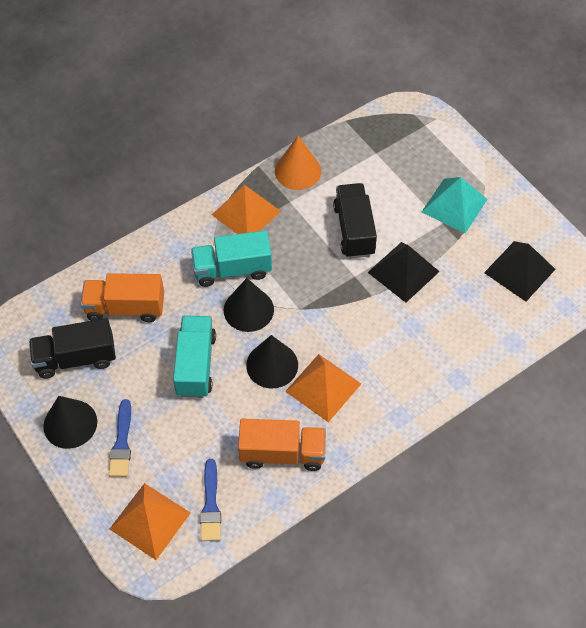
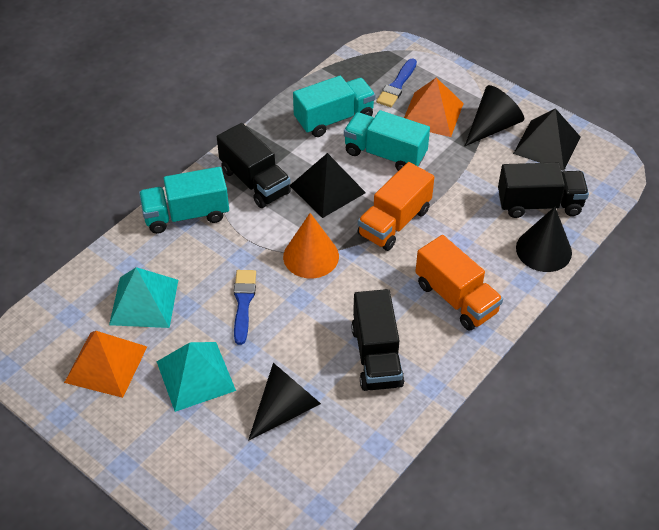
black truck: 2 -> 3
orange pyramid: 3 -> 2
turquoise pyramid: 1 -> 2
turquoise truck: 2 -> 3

━━━━━━━━━━━━━━━━━━━━━━━━━━━━━━

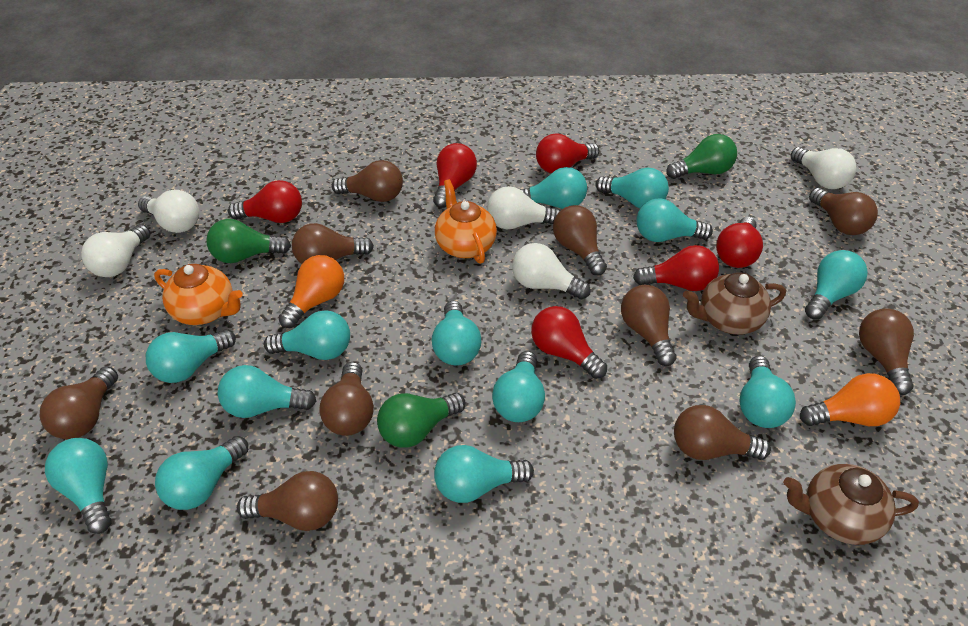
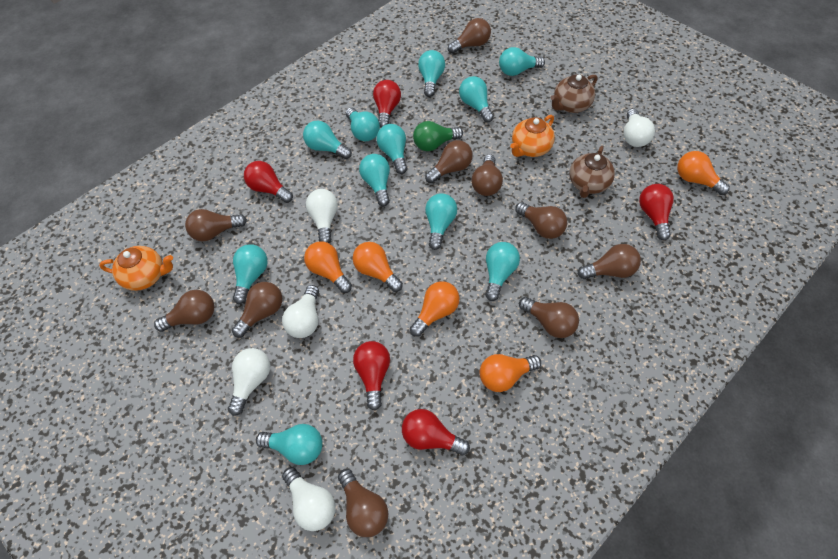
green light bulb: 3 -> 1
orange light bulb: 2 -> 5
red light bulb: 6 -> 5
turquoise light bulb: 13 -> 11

━━━━━━━━━━━━━━━━━━━━━━━━━━━━━━

Task objective:
Gather every line from the listing above in which "pyramid" appears, and copy those lines.

Response:
orange pyramid: 3 -> 2
turquoise pyramid: 1 -> 2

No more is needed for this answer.